§ PROBLEM STATEMENT
Set out exactly every line of the entries below, starting at the line that holds "R201: 1.5k (+12V, W7) -> 1.5k (+12V, GND)" and stopping after the line that holds "U202 pin VDD: GND -> +12V".

*** EXTRACTED ENTRIES ***

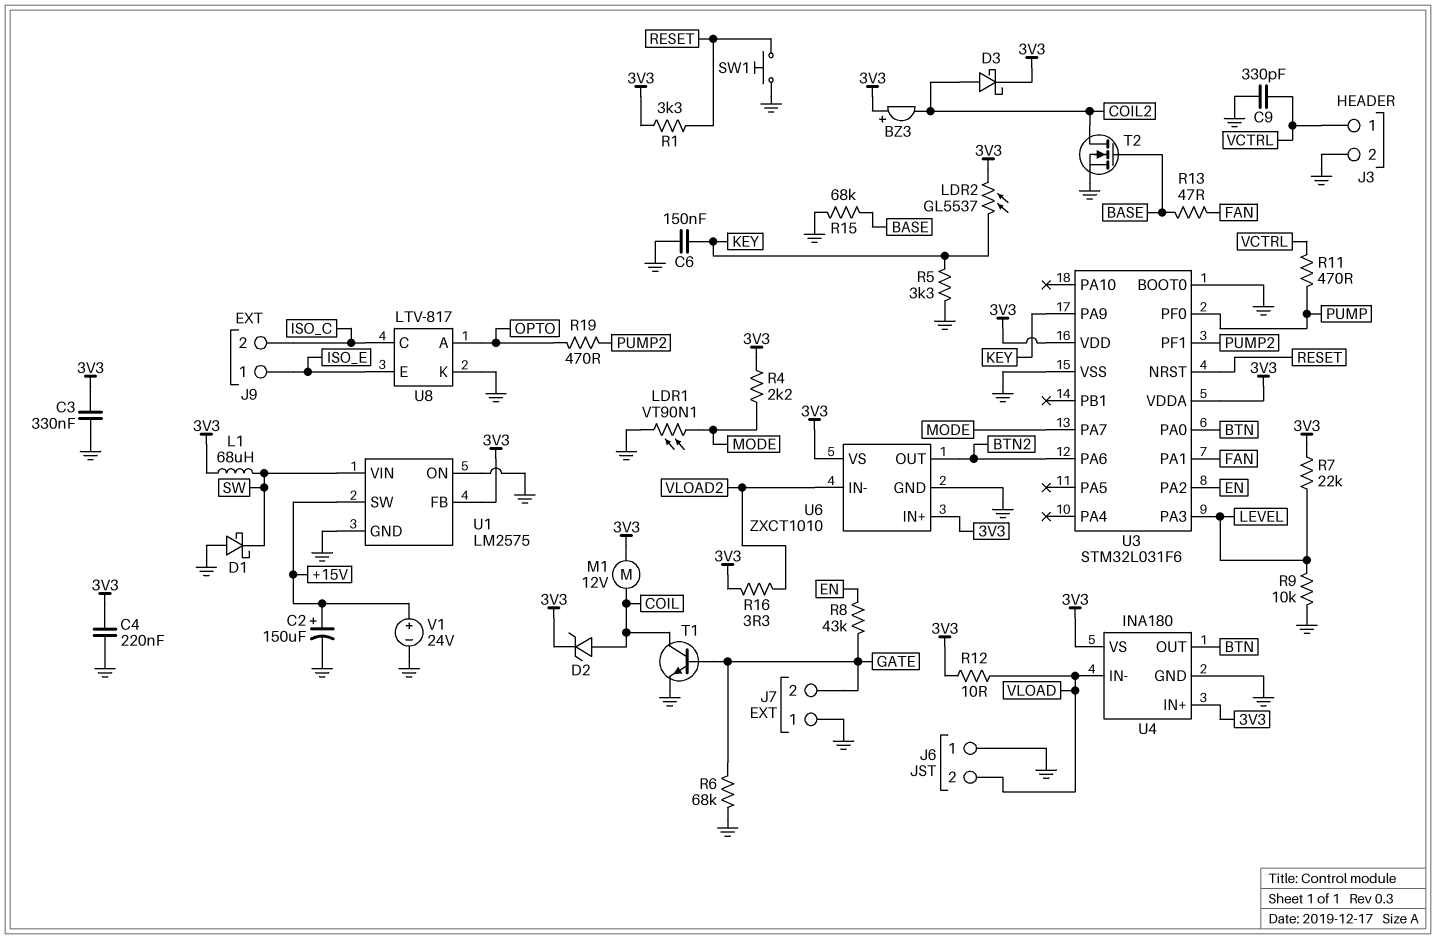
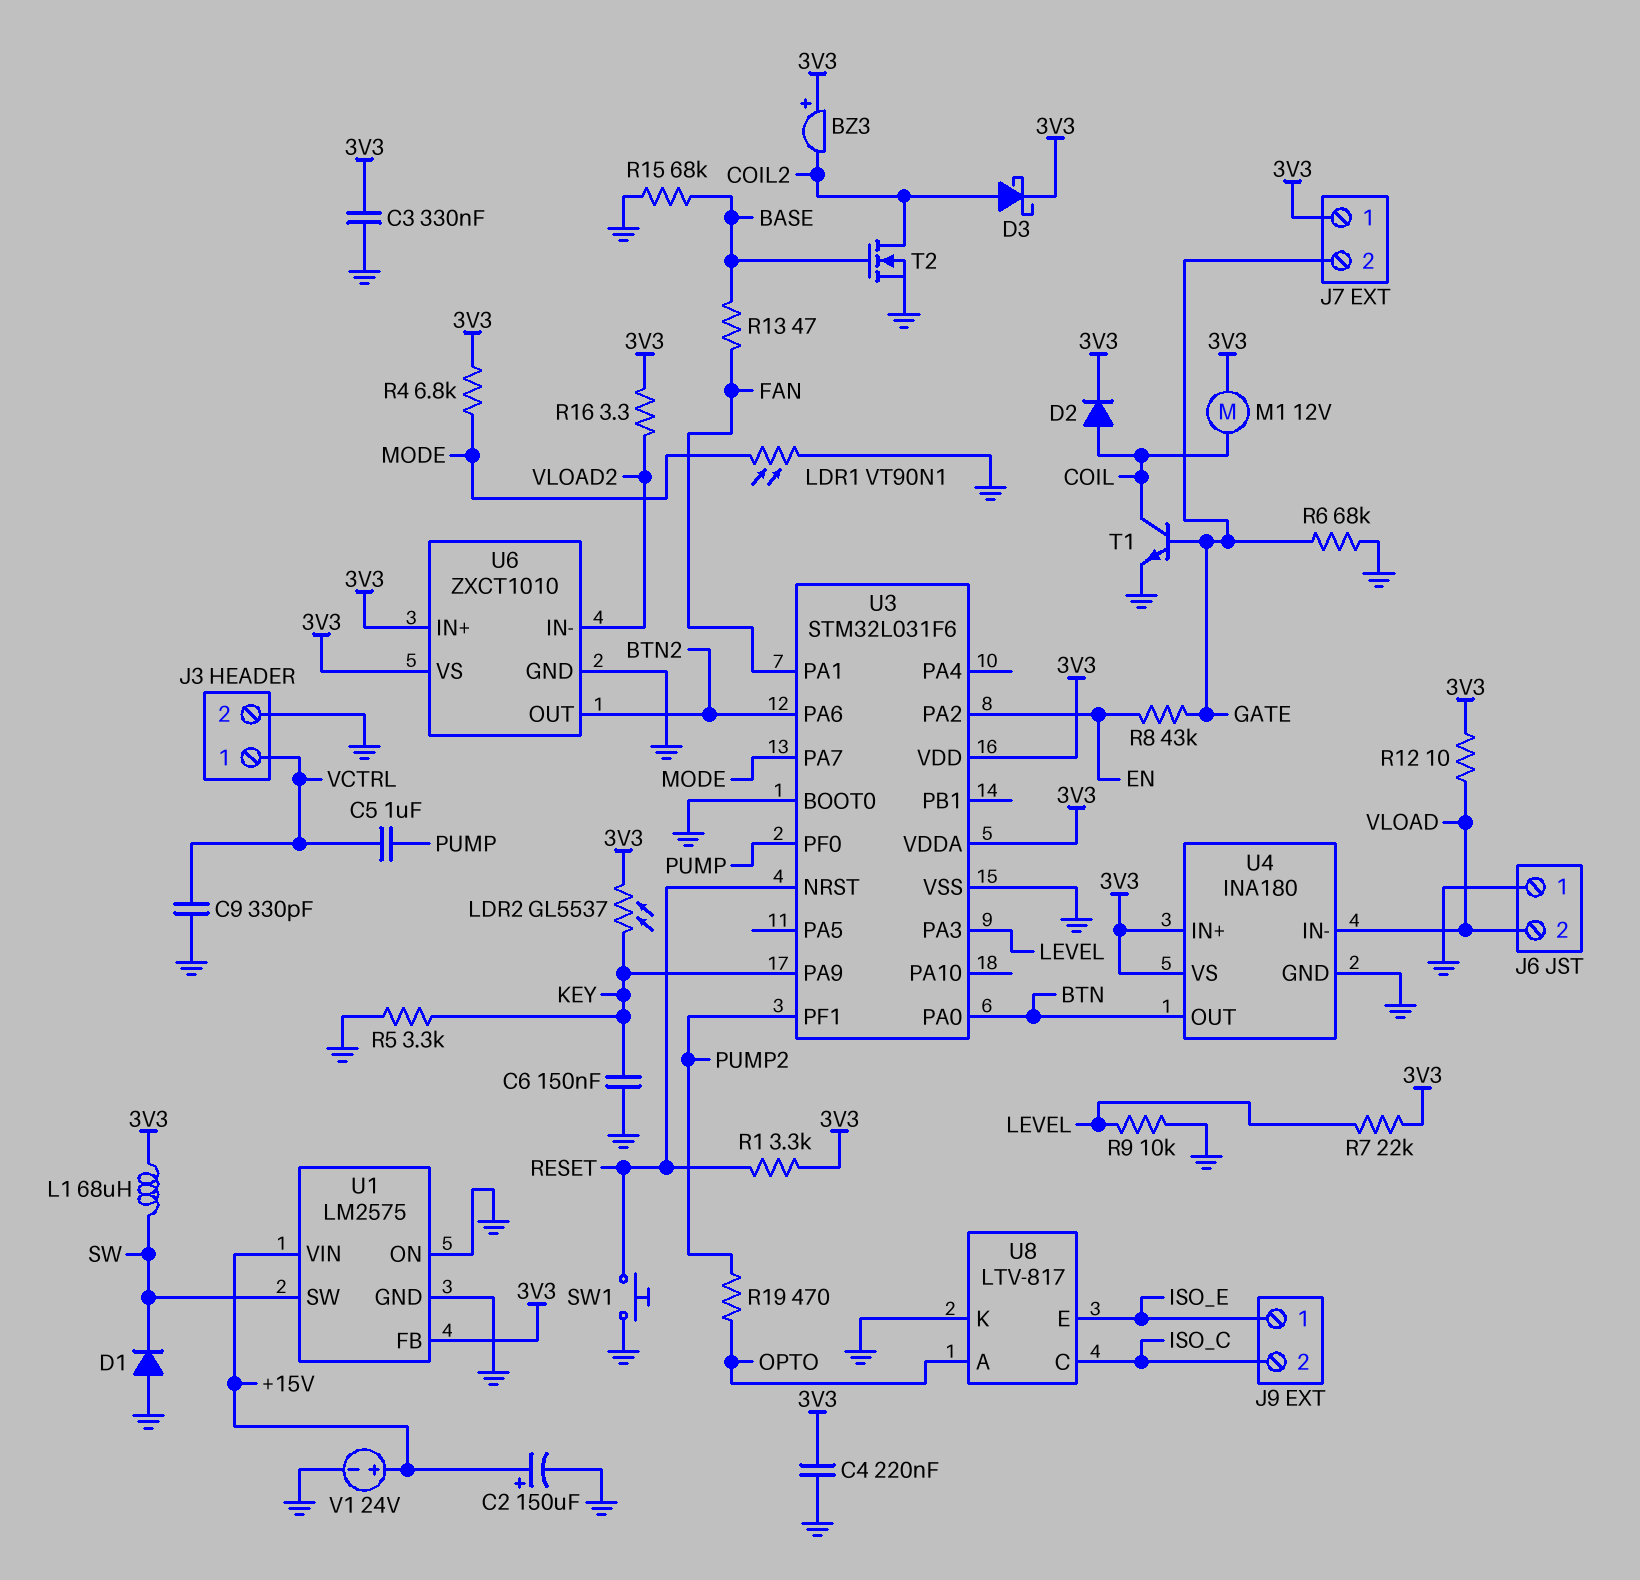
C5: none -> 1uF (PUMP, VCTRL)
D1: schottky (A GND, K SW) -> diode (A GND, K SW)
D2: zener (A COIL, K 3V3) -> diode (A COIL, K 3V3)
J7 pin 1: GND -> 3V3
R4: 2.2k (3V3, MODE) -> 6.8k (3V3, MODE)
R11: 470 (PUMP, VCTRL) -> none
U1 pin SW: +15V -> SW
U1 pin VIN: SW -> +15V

*** End of EXTRACTED ENTRIES ***
*** EXTRACTED ENTRIES ***

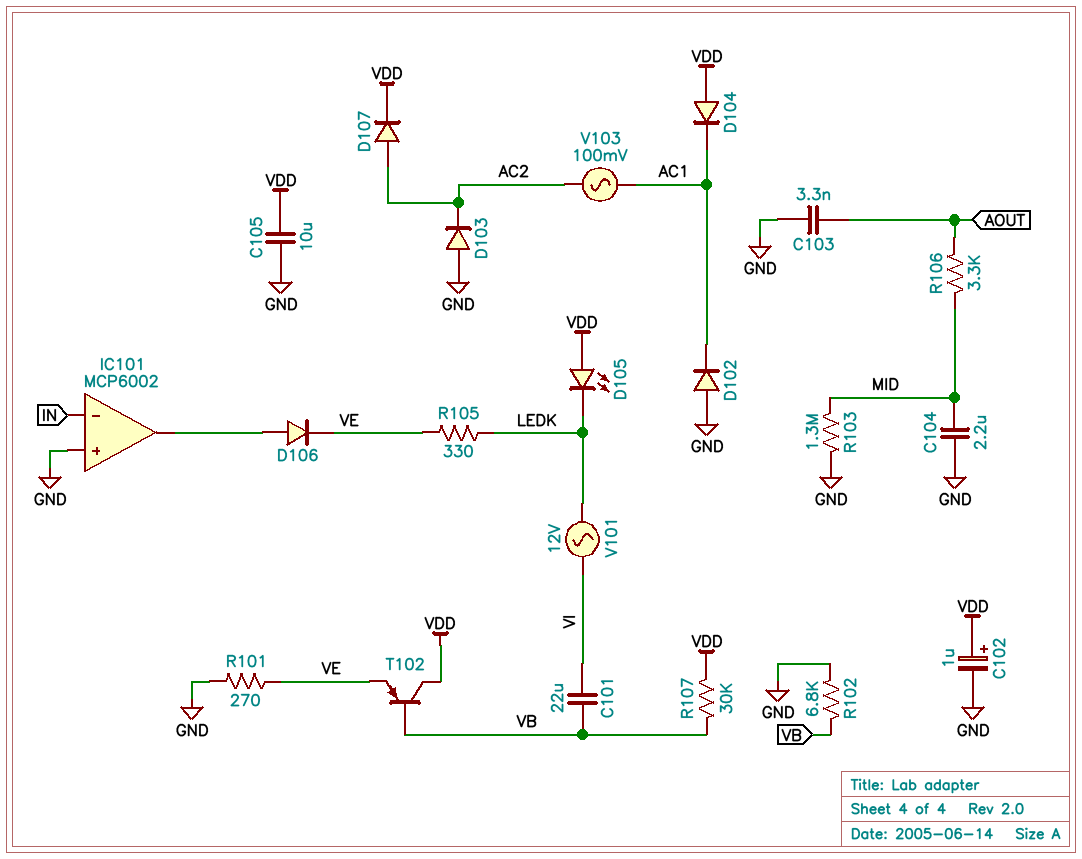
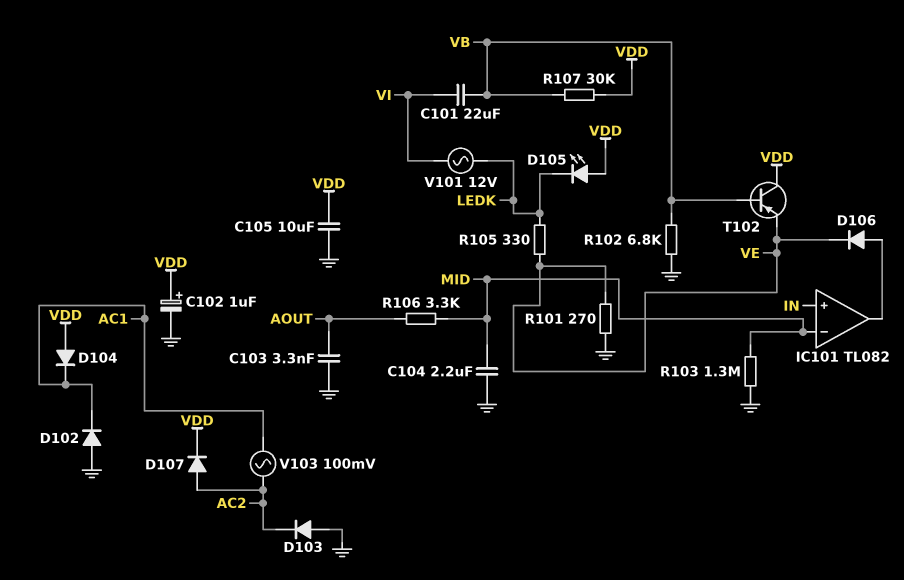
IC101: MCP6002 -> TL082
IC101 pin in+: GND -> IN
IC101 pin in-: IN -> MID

*** End of EXTRACTED ENTRIES ***
*** EXTRACTED ENTRIES ***

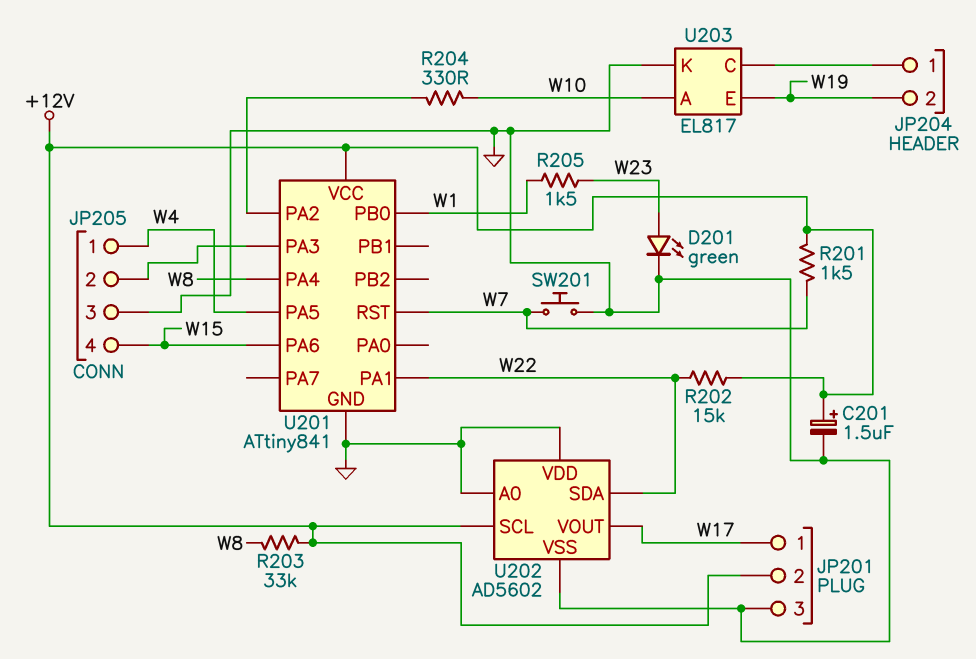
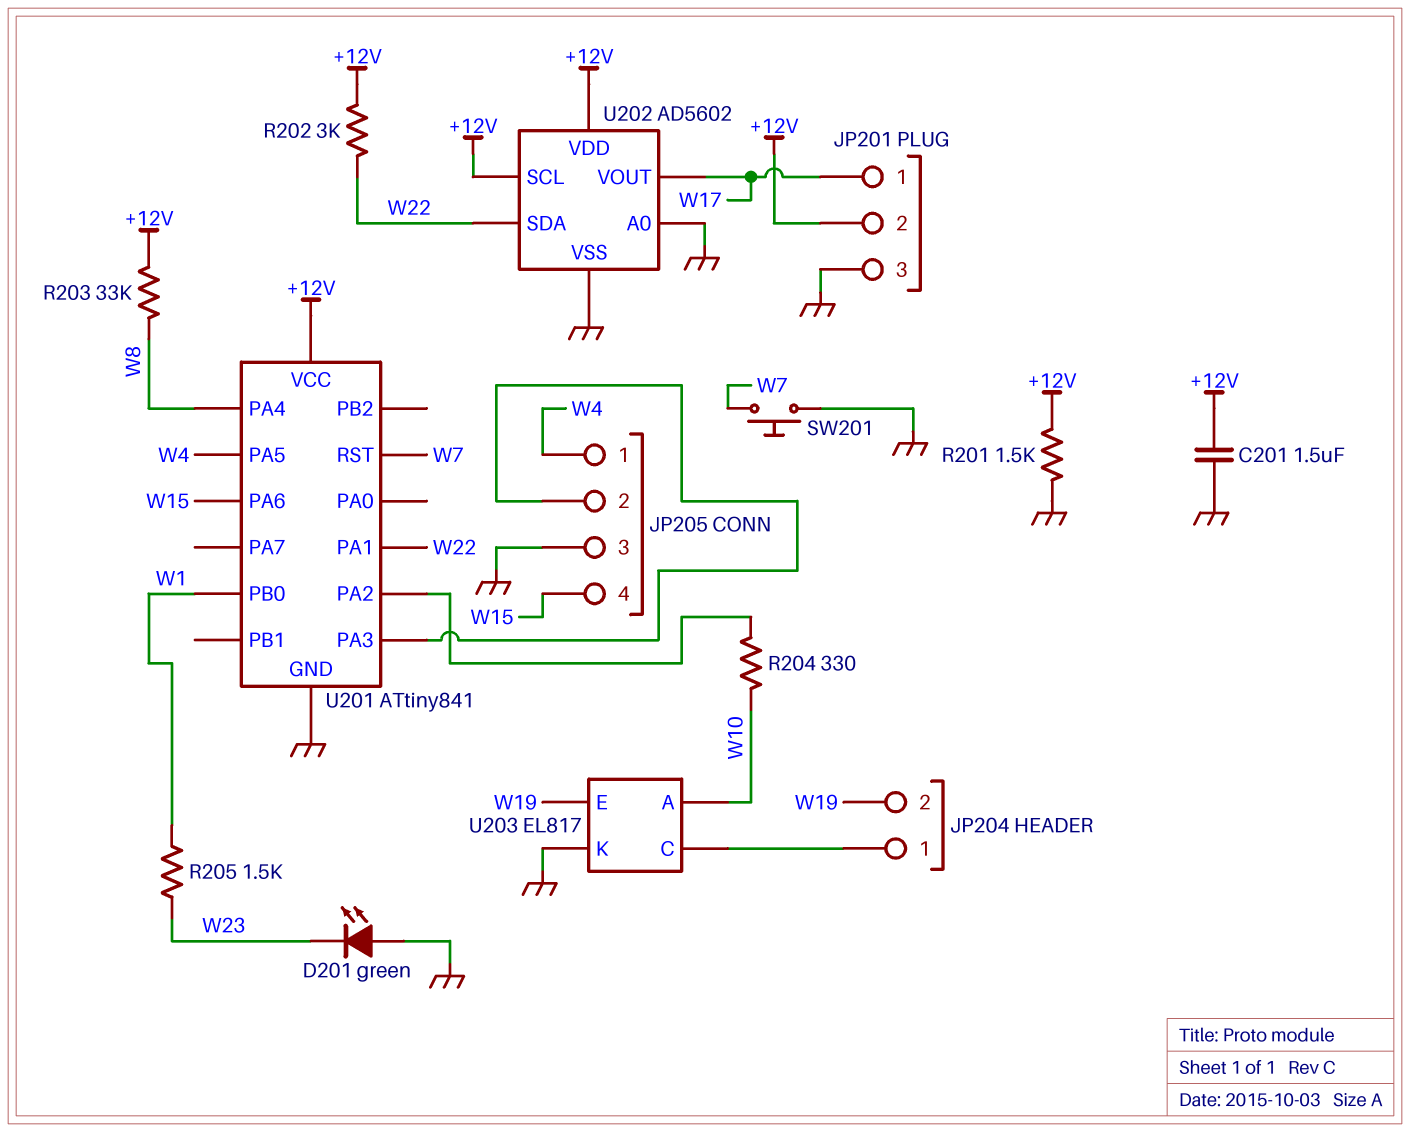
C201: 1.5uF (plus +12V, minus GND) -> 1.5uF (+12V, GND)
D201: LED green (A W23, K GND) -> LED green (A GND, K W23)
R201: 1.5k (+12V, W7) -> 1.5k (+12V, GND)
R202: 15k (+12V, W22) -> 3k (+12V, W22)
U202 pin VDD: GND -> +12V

*** End of EXTRACTED ENTRIES ***

§ FINISHED EXERCISE
R201: 1.5k (+12V, W7) -> 1.5k (+12V, GND)
R202: 15k (+12V, W22) -> 3k (+12V, W22)
U202 pin VDD: GND -> +12V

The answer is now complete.